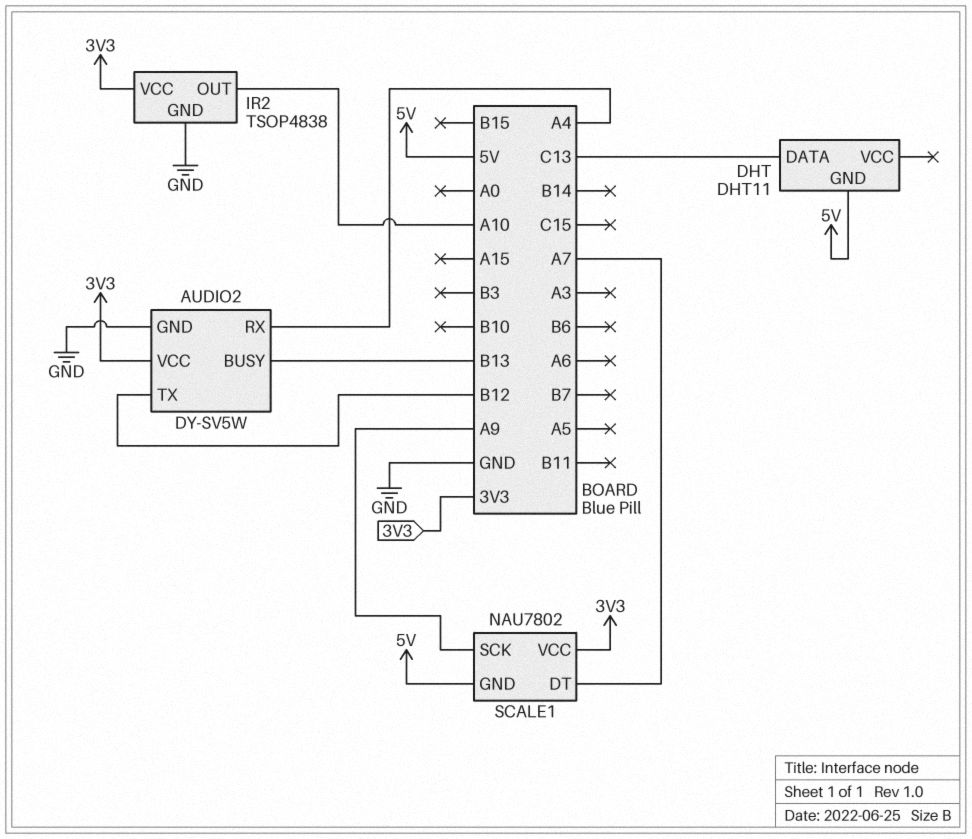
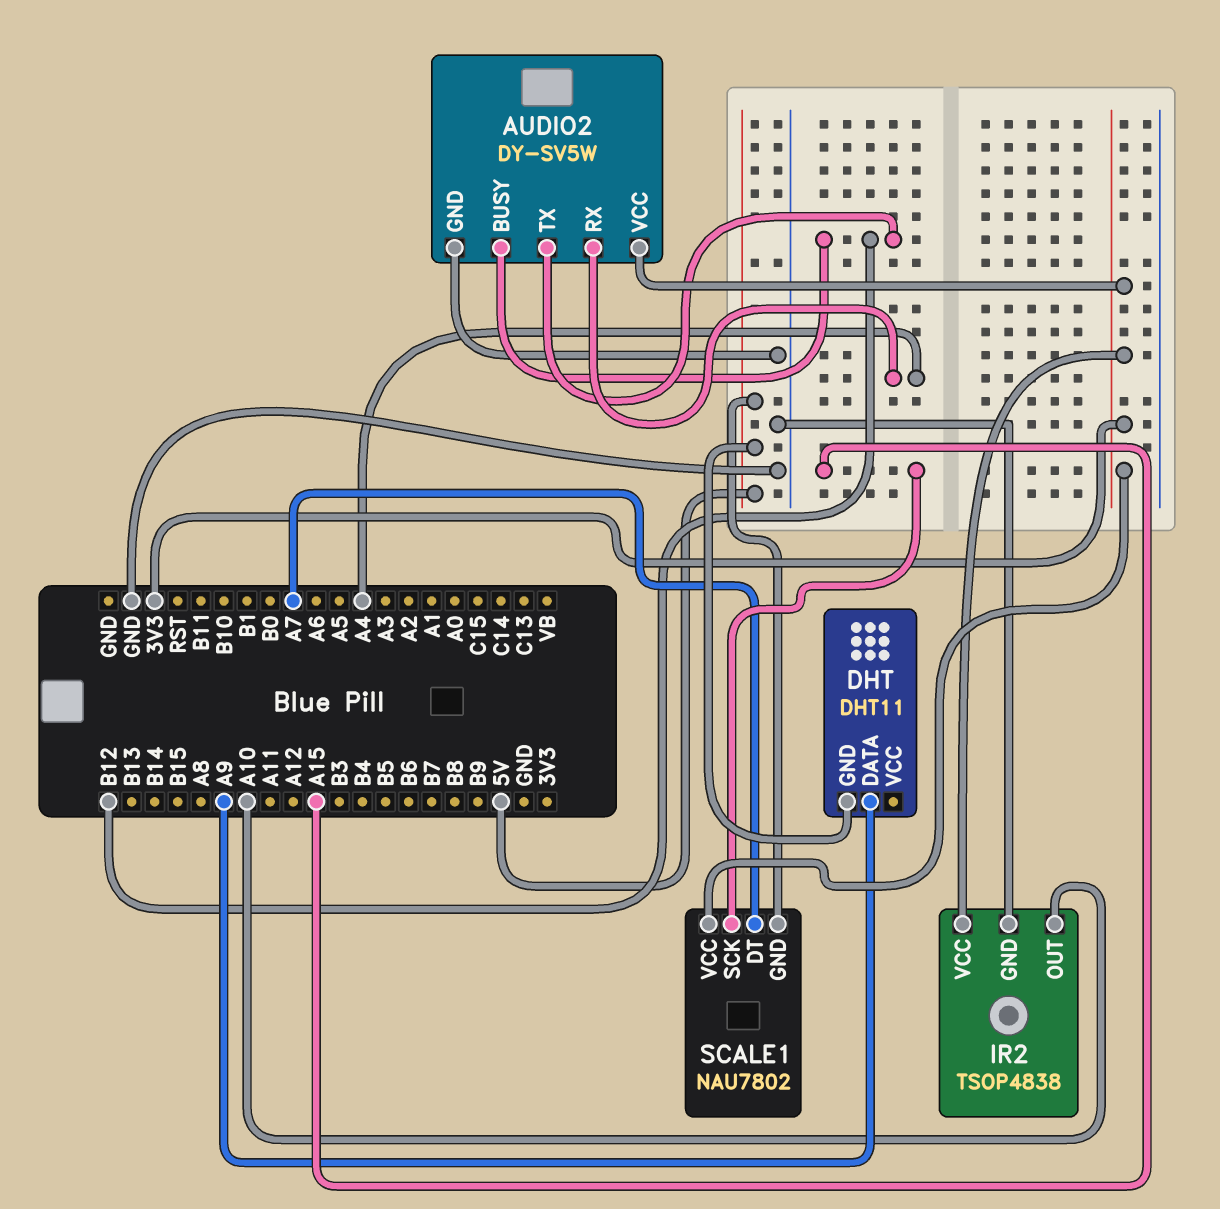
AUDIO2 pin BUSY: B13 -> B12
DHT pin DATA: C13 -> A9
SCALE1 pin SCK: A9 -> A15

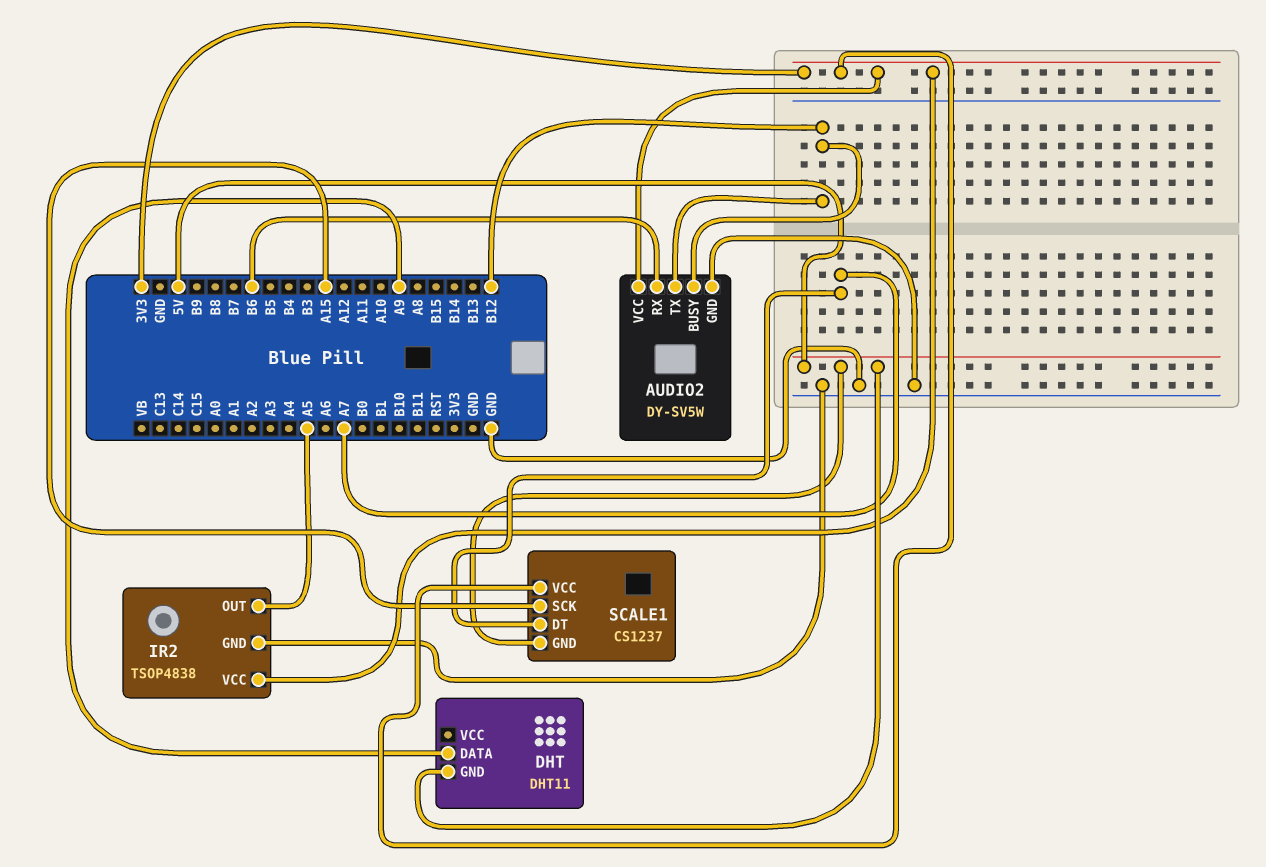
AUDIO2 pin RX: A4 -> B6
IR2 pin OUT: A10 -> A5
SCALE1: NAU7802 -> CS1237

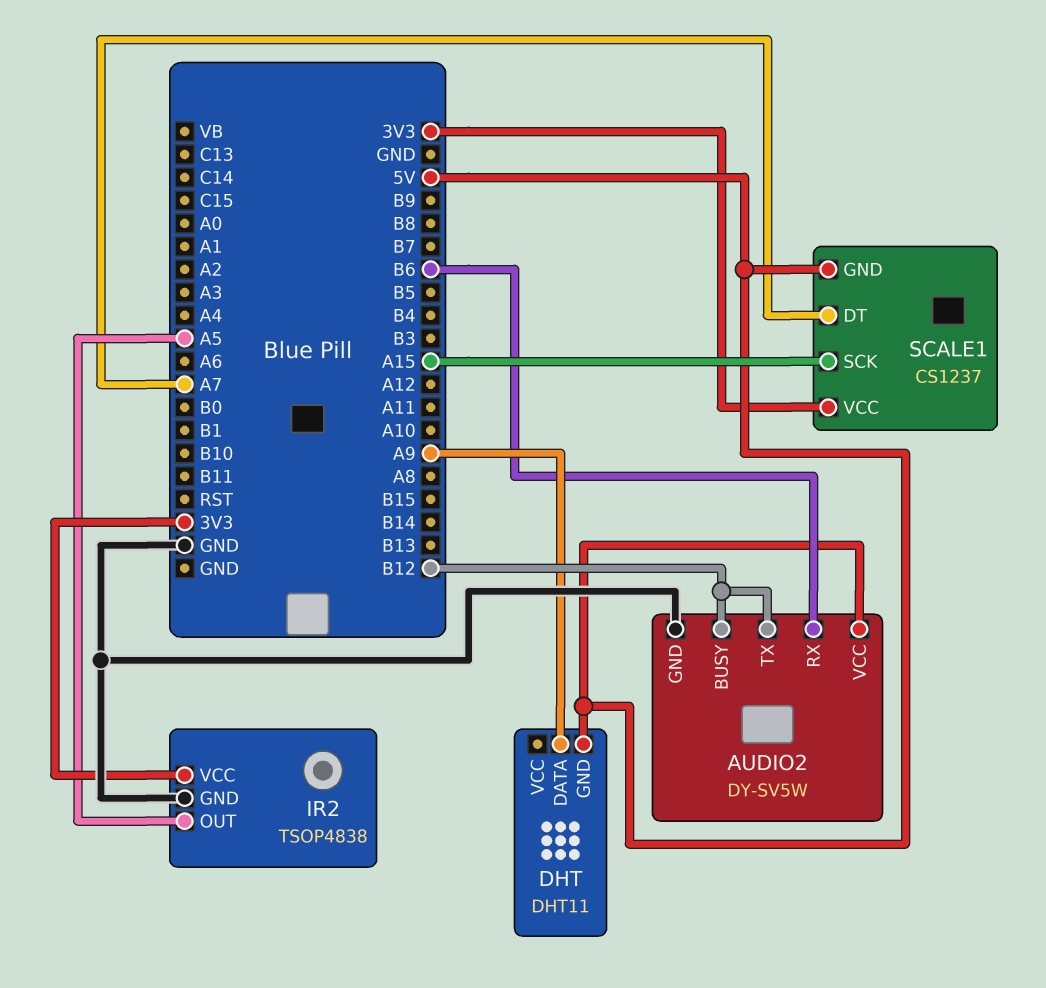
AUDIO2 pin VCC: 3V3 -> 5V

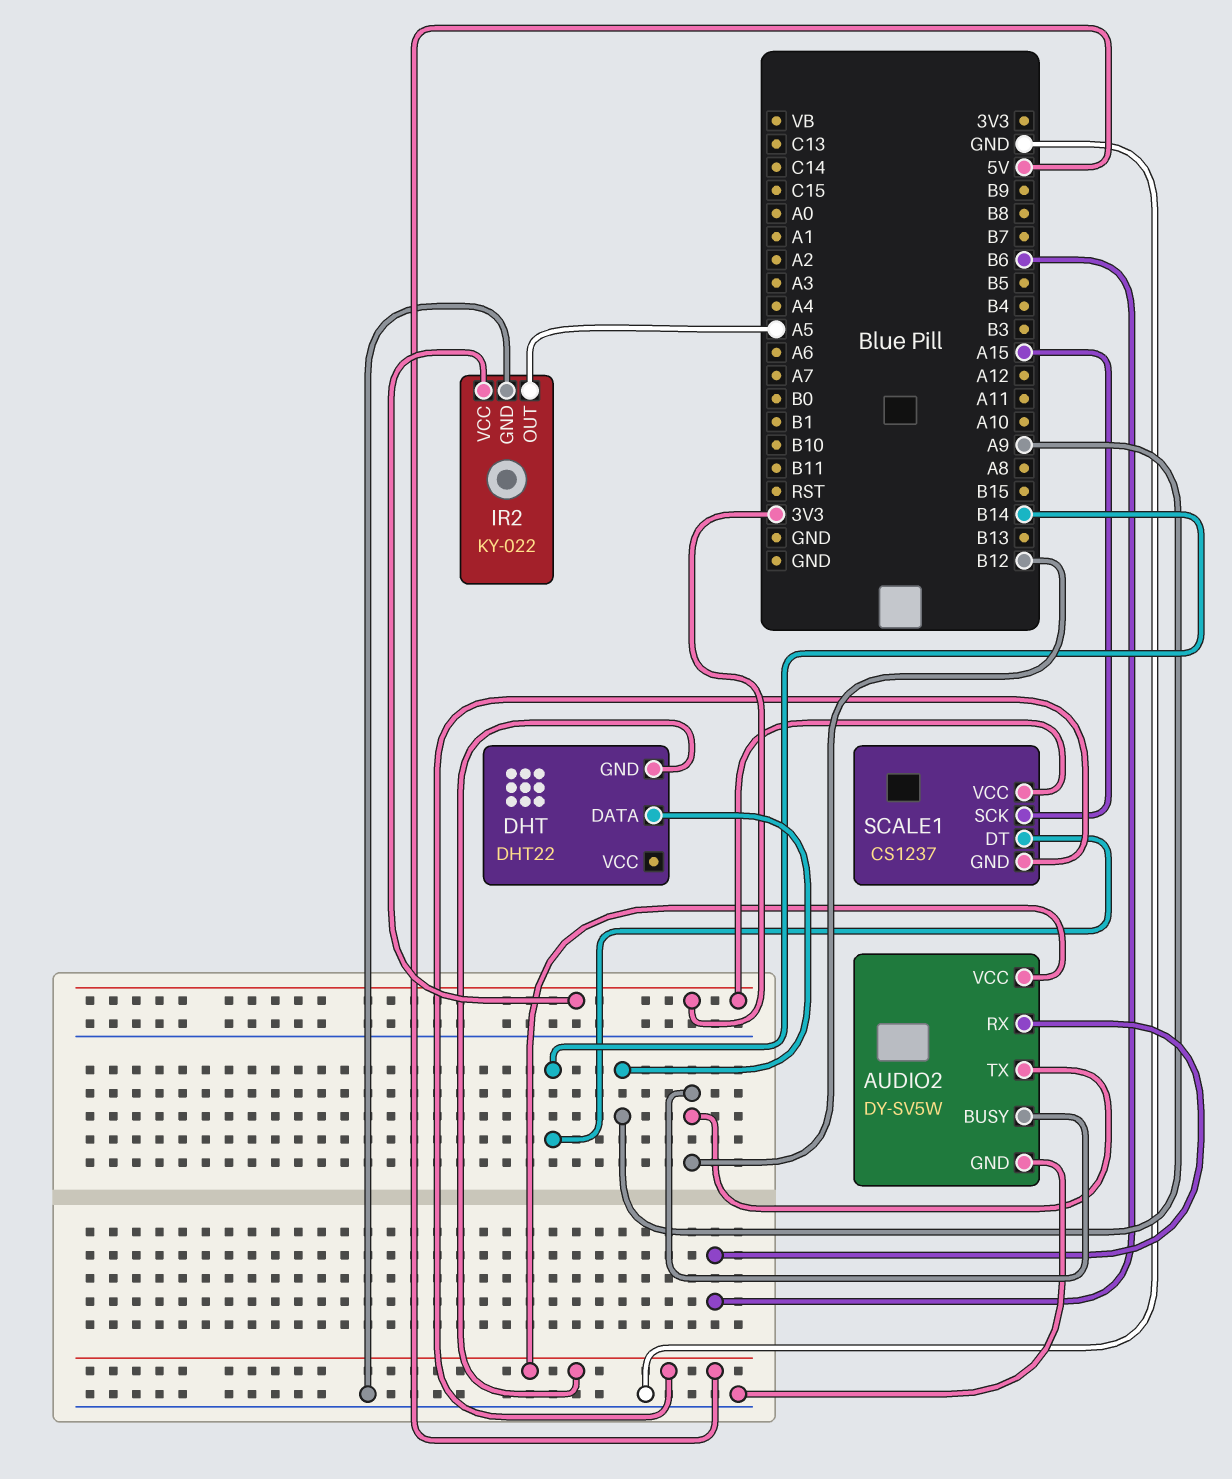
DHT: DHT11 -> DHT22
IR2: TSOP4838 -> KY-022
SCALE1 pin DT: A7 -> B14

What you have to do. Omit the pictures. Repeat the rest of the data exactly.

Response below.
AUDIO2 pin BUSY: B13 -> B12
DHT pin DATA: C13 -> A9
SCALE1 pin SCK: A9 -> A15

AUDIO2 pin RX: A4 -> B6
IR2 pin OUT: A10 -> A5
SCALE1: NAU7802 -> CS1237

AUDIO2 pin VCC: 3V3 -> 5V

DHT: DHT11 -> DHT22
IR2: TSOP4838 -> KY-022
SCALE1 pin DT: A7 -> B14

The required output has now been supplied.